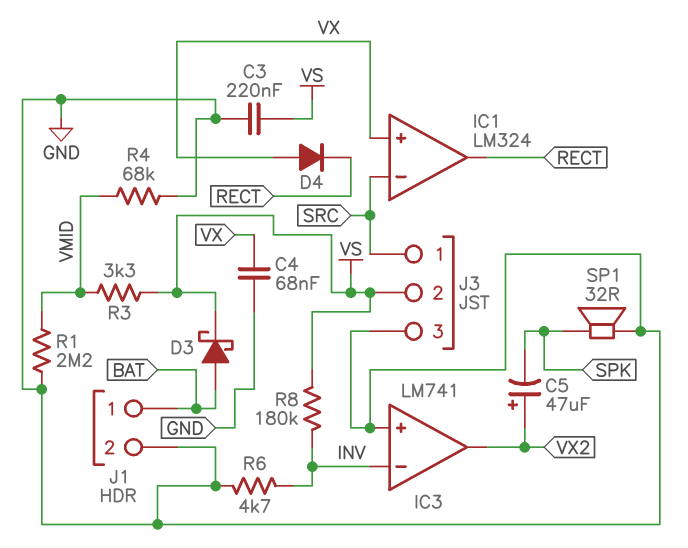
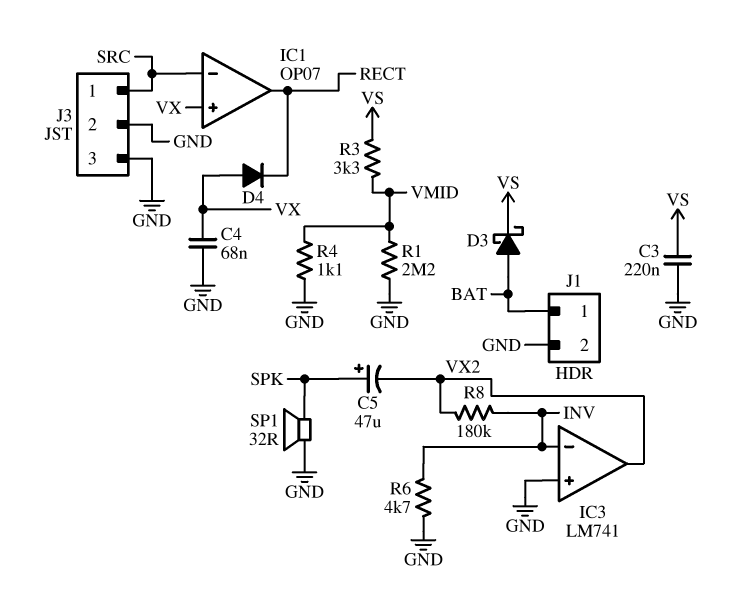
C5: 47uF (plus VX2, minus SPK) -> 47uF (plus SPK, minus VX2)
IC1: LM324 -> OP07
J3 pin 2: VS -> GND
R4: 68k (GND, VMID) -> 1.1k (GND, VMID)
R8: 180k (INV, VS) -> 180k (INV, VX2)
==
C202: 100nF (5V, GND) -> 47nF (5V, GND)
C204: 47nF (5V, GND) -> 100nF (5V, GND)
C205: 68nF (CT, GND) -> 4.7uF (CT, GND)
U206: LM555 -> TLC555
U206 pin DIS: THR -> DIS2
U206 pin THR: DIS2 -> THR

## What you are asked to do
Would you print exactly and only the lines of the material above that run from the line with "C205: 68nF (CT, GND) -> 4.7uF (CT, GND)" through the line with "U206 pin THR: DIS2 -> THR", both included?

## Your response
C205: 68nF (CT, GND) -> 4.7uF (CT, GND)
U206: LM555 -> TLC555
U206 pin DIS: THR -> DIS2
U206 pin THR: DIS2 -> THR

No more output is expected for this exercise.